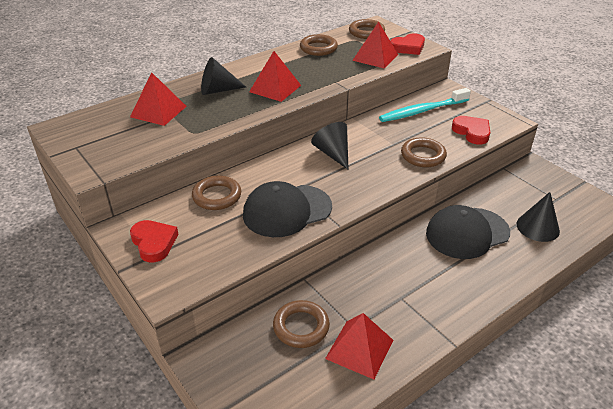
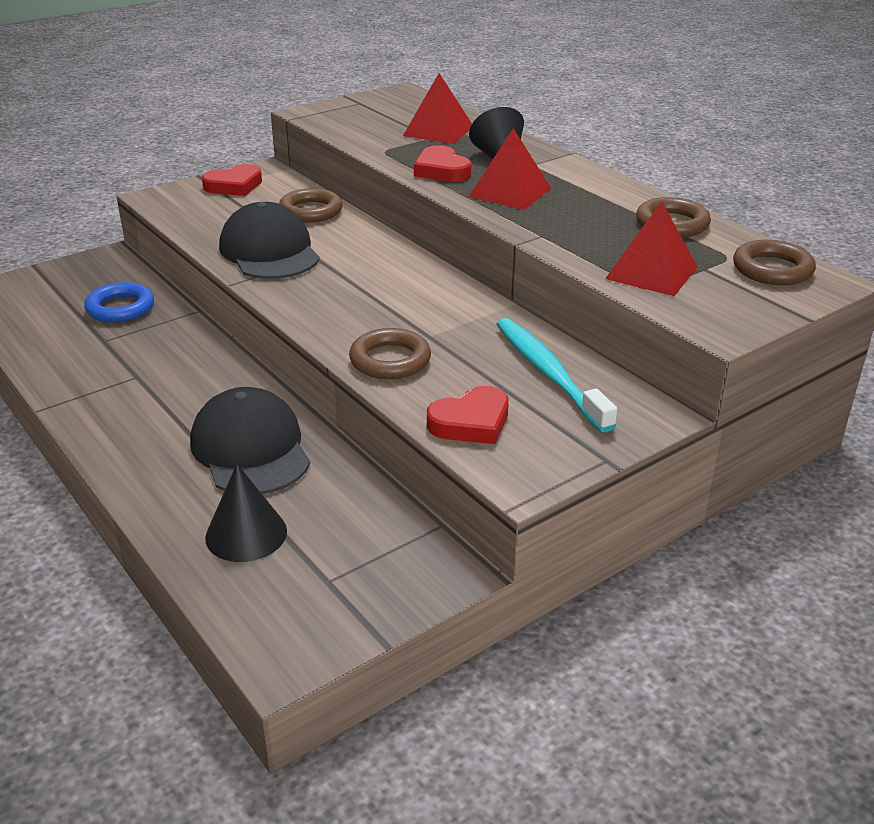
camera: 90 degrees right, 5 degrees down
brown ring [273,300,330,348] -> blue ring [84,282,154,323]
black cone [311,122,349,170] -> none
red pyramid [325,313,393,379] -> none
red heart [390,33,425,55] -> red heart moved to [414,145,472,182]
════════
• _How to complete this task_
Only the lines from the one bearing "brown ring [273,300,330,348]" to the end of the material belong in the answer; set them down verbatim.

• _Result of the exercise_
brown ring [273,300,330,348] -> blue ring [84,282,154,323]
black cone [311,122,349,170] -> none
red pyramid [325,313,393,379] -> none
red heart [390,33,425,55] -> red heart moved to [414,145,472,182]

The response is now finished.